::: Listed entries

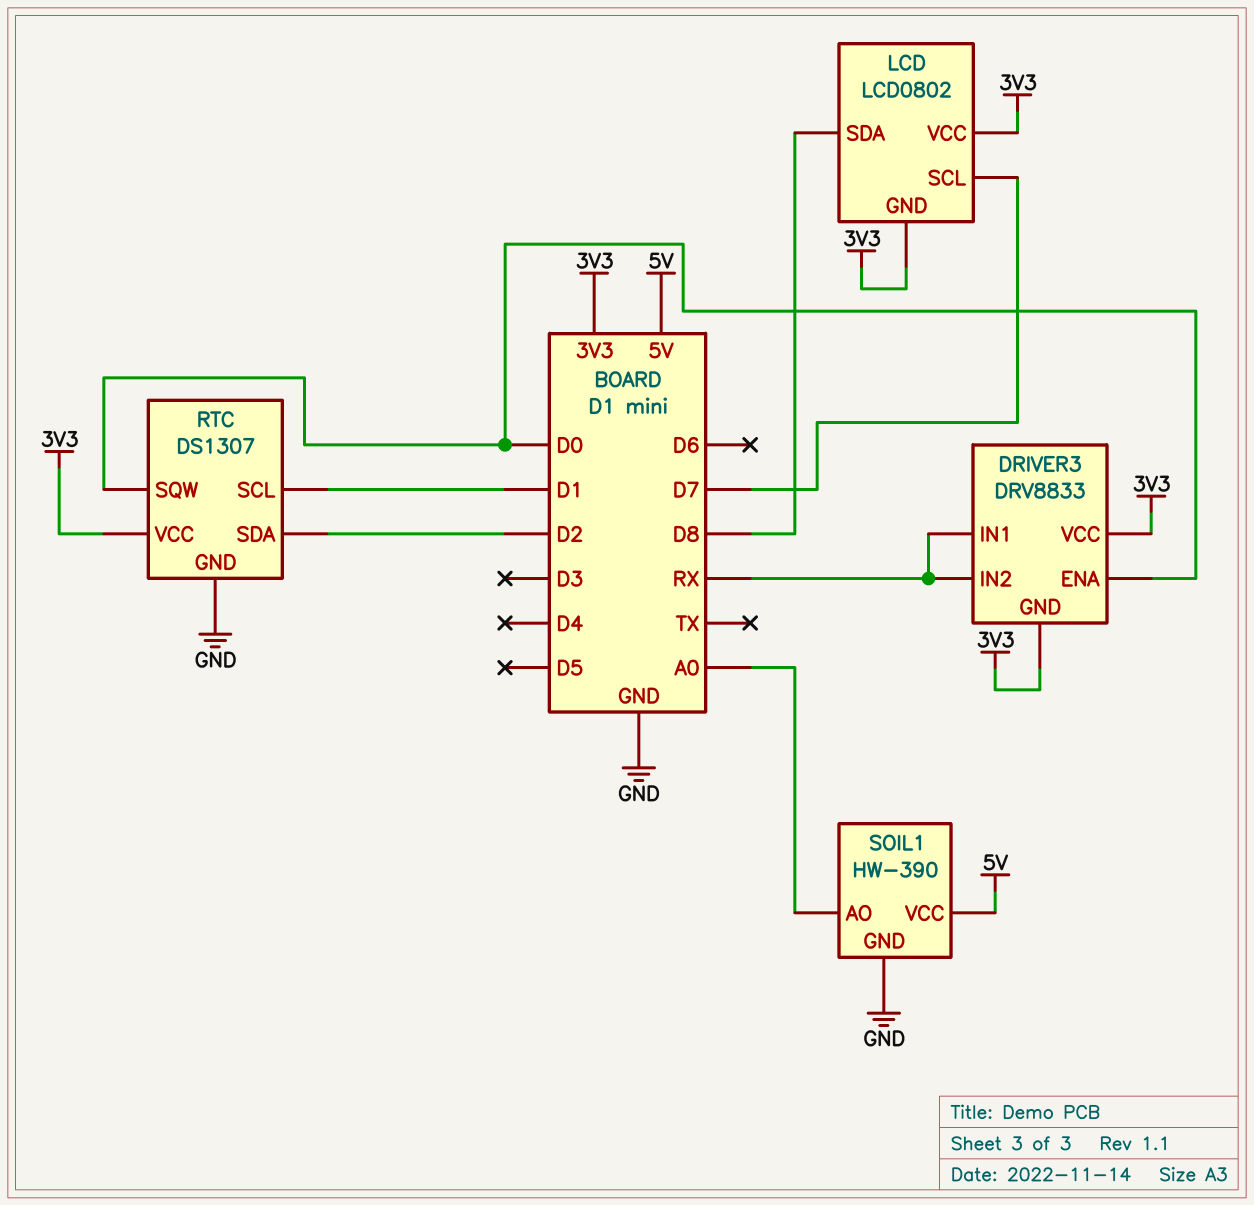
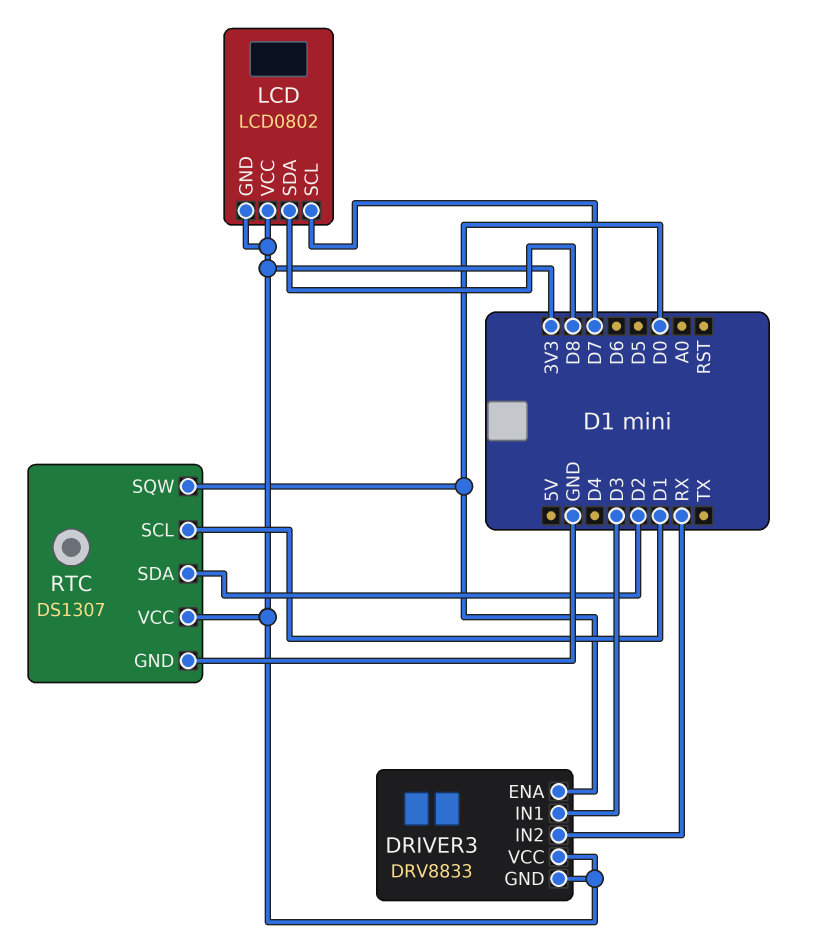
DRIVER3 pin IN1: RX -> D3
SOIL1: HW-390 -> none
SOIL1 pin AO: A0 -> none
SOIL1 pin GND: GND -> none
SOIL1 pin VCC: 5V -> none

::::::

Work required = The output should be exactly the lines from the one containing "SOIL1: HW-390 -> none" to the final line of the listing above, inclusive.

The completed task =
SOIL1: HW-390 -> none
SOIL1 pin AO: A0 -> none
SOIL1 pin GND: GND -> none
SOIL1 pin VCC: 5V -> none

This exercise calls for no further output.